* Material supplied:
=== Section Start ===
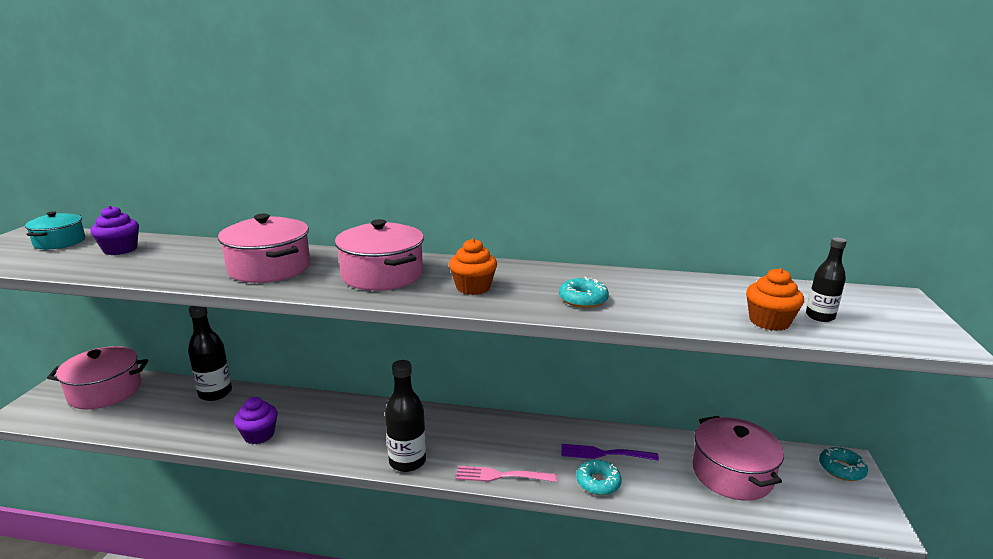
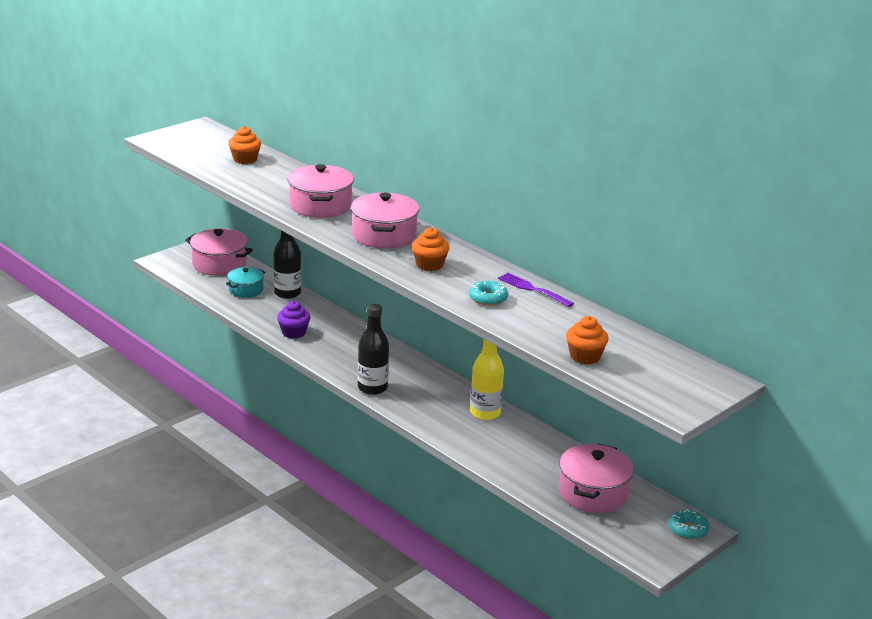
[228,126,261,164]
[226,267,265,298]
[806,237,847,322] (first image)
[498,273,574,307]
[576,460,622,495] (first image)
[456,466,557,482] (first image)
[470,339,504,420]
=== Section End ===
* Your objective: Keep every word of the records above exactly, and return them with no pictures.

* Task answer:
[228,126,261,164]
[226,267,265,298]
[806,237,847,322] (first image)
[498,273,574,307]
[576,460,622,495] (first image)
[456,466,557,482] (first image)
[470,339,504,420]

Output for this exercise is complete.